## Required action
Would you output the following records verbatim and skip the images in them?

## Before and after images
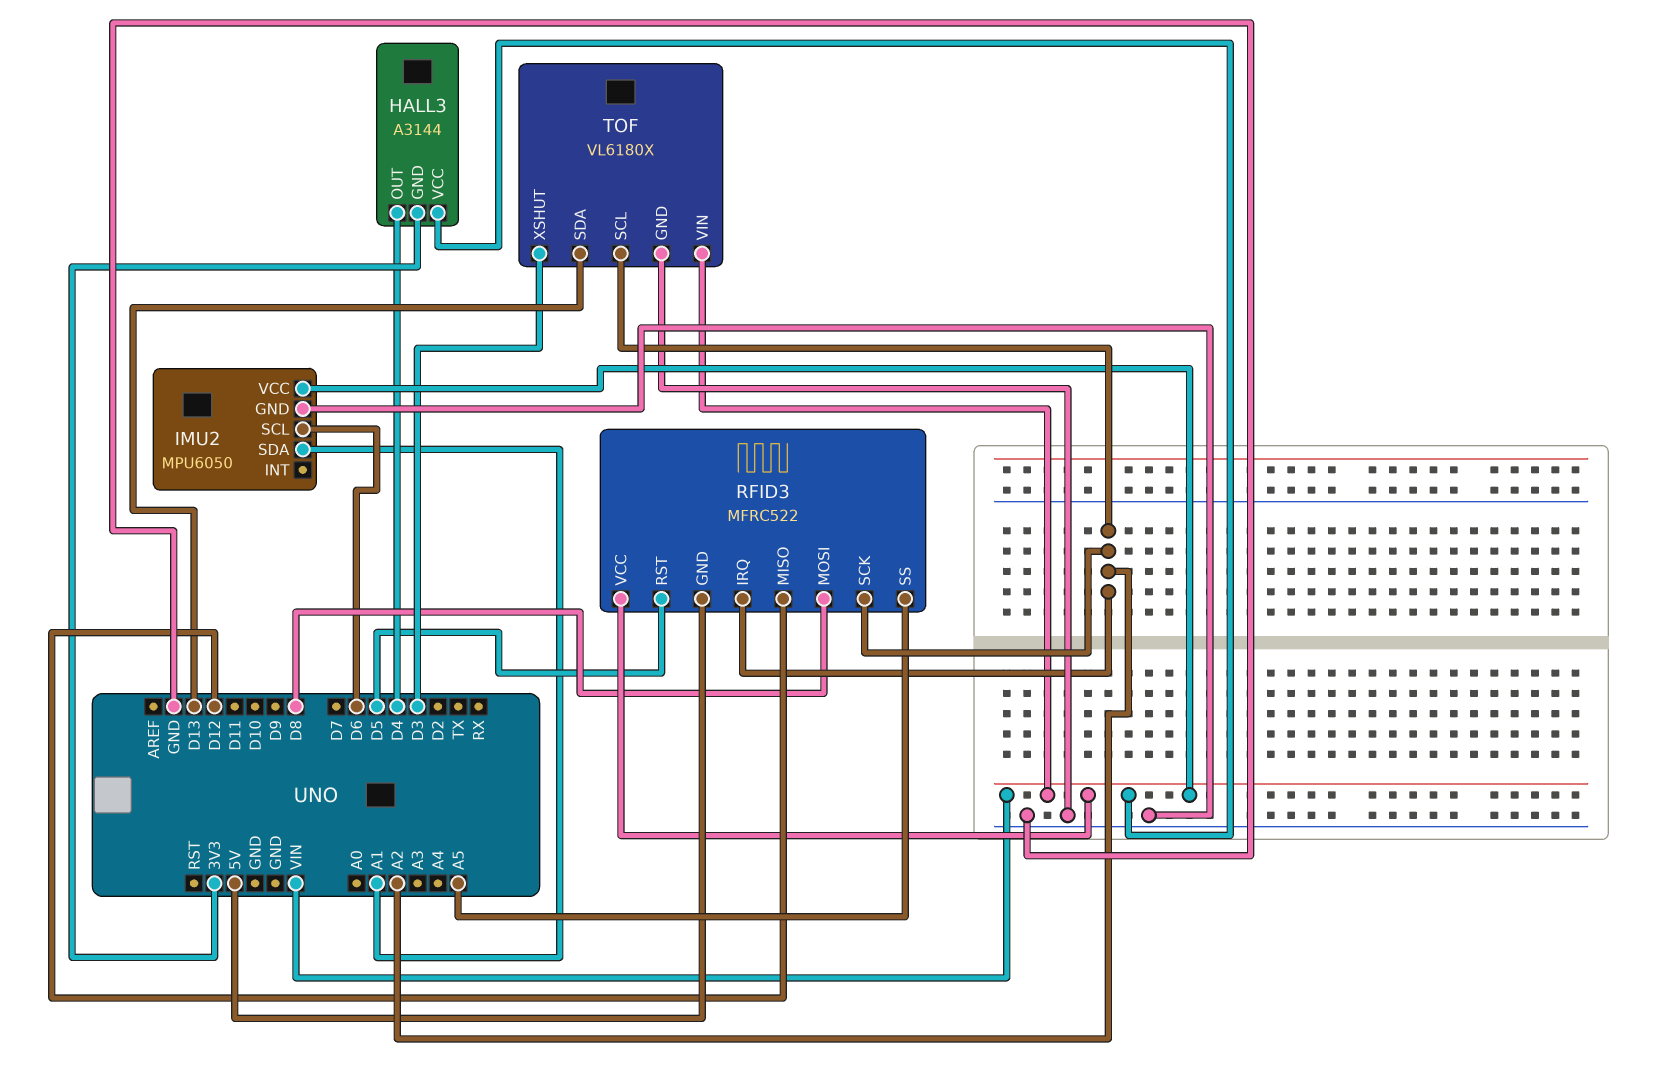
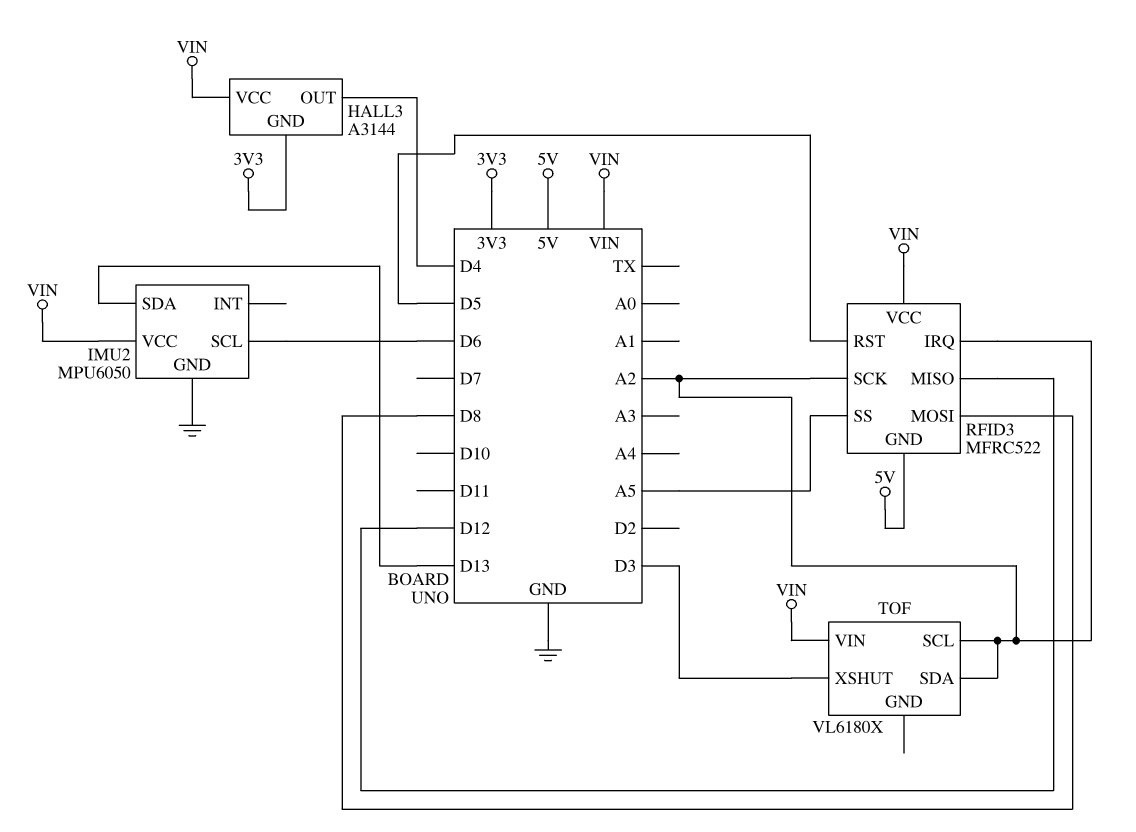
IMU2 pin SDA: A1 -> D13
TOF pin GND: GND -> none
TOF pin SDA: D13 -> A2

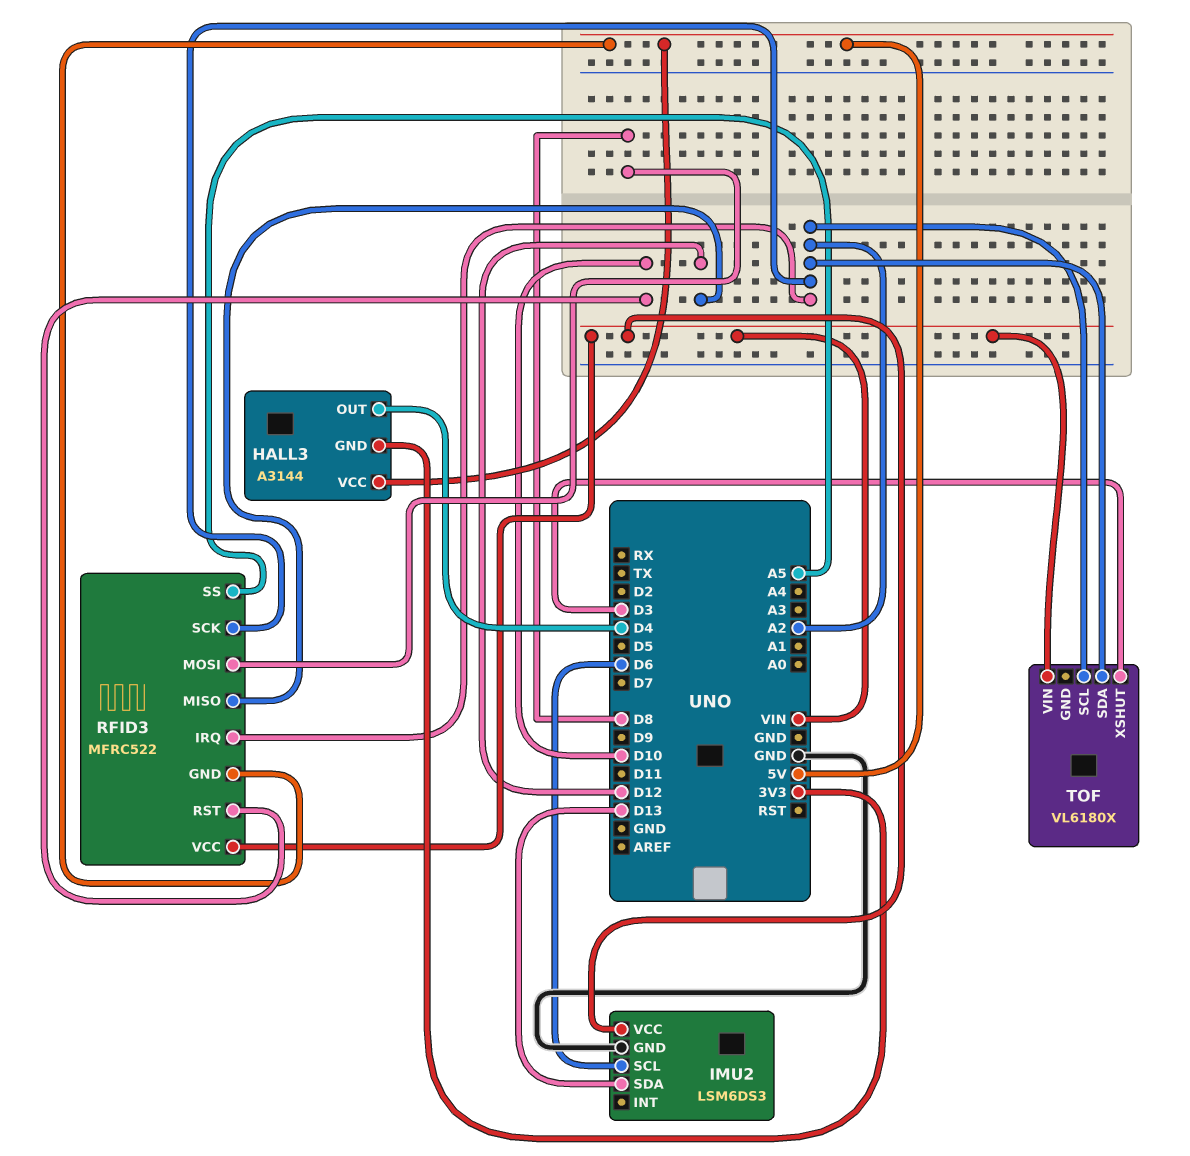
HALL3 pin VCC: VIN -> 5V
IMU2: MPU6050 -> LSM6DS3
RFID3 pin RST: D5 -> D10

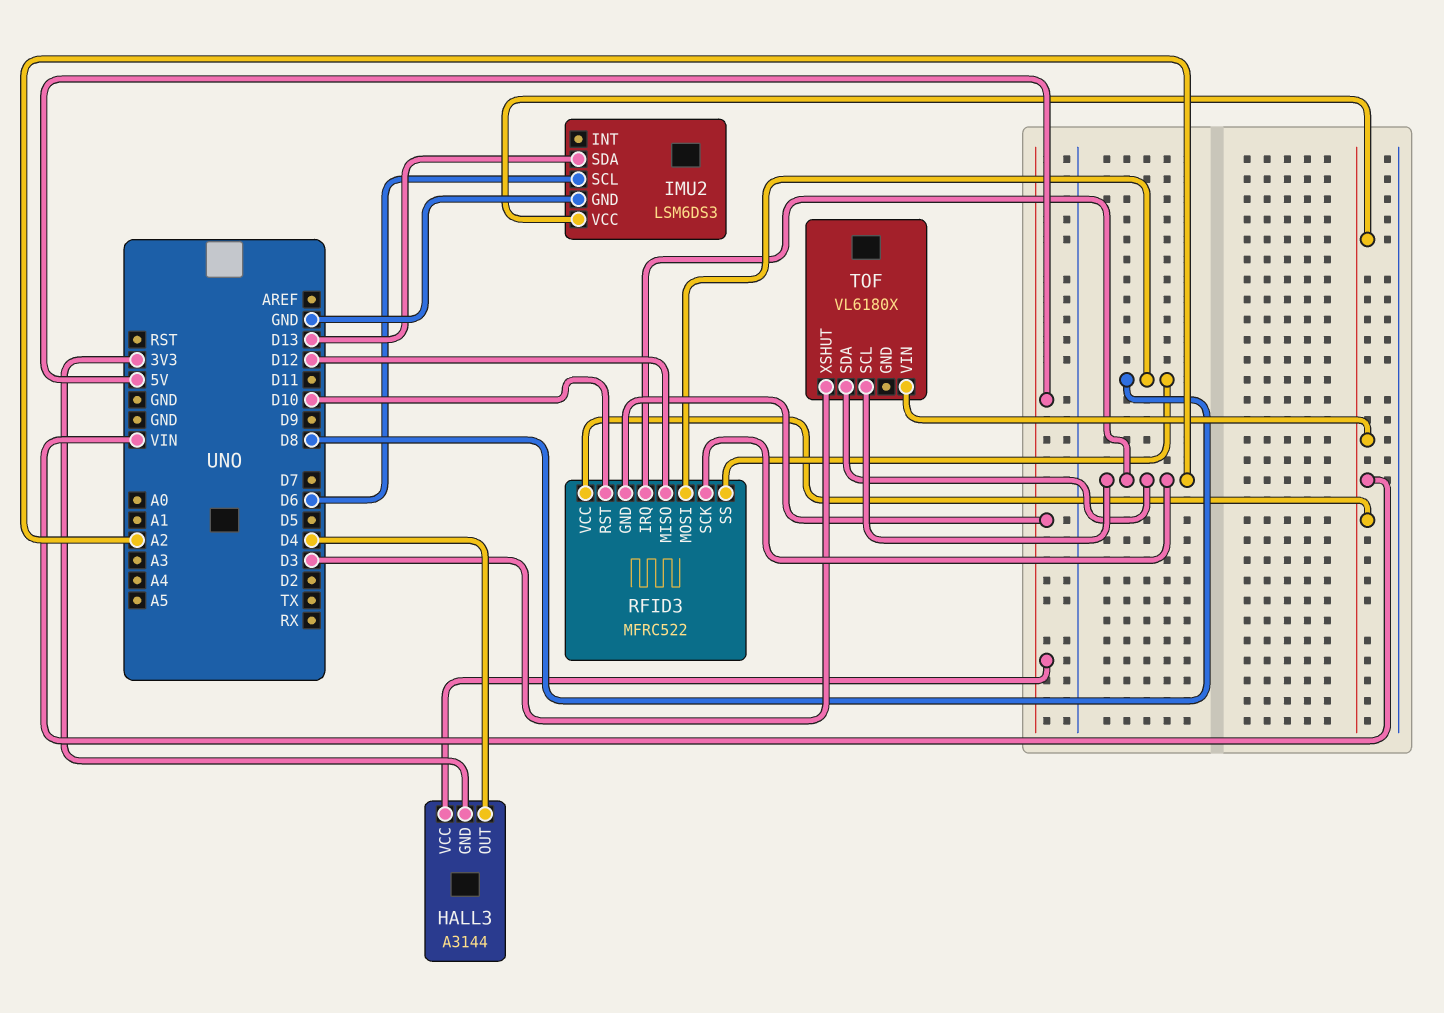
RFID3 pin SS: A5 -> D8

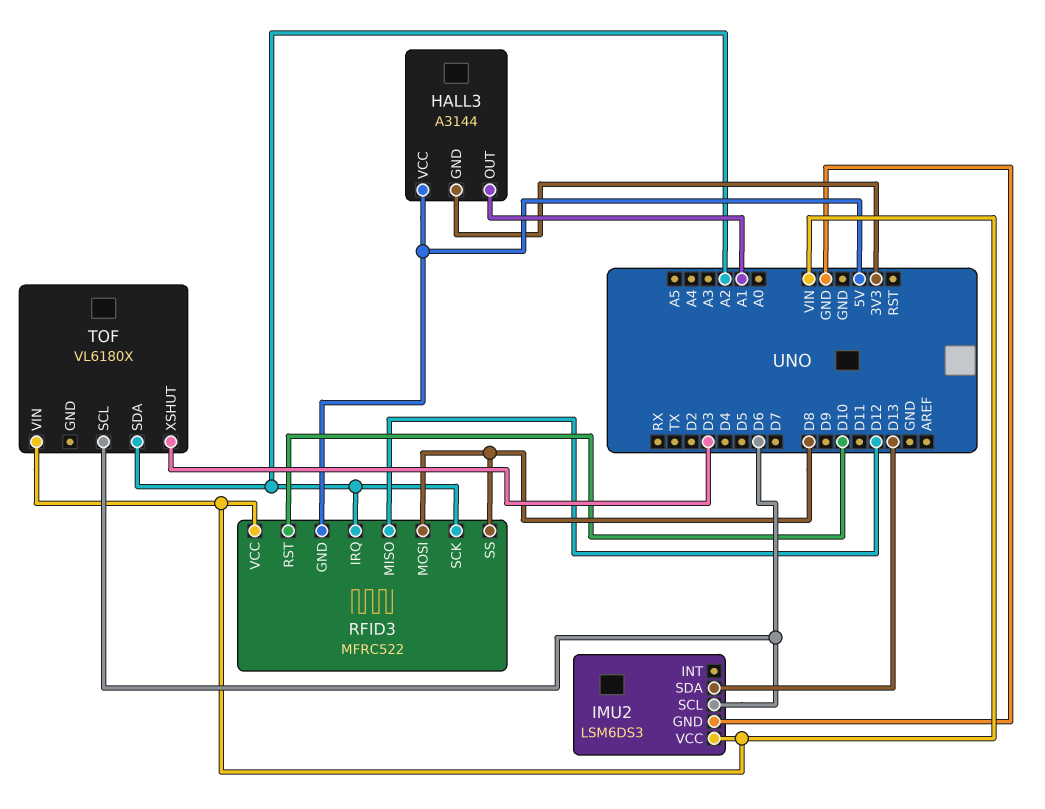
HALL3 pin OUT: D4 -> A1
TOF pin SCL: A2 -> D6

## Answer below
IMU2 pin SDA: A1 -> D13
TOF pin GND: GND -> none
TOF pin SDA: D13 -> A2

HALL3 pin VCC: VIN -> 5V
IMU2: MPU6050 -> LSM6DS3
RFID3 pin RST: D5 -> D10

RFID3 pin SS: A5 -> D8

HALL3 pin OUT: D4 -> A1
TOF pin SCL: A2 -> D6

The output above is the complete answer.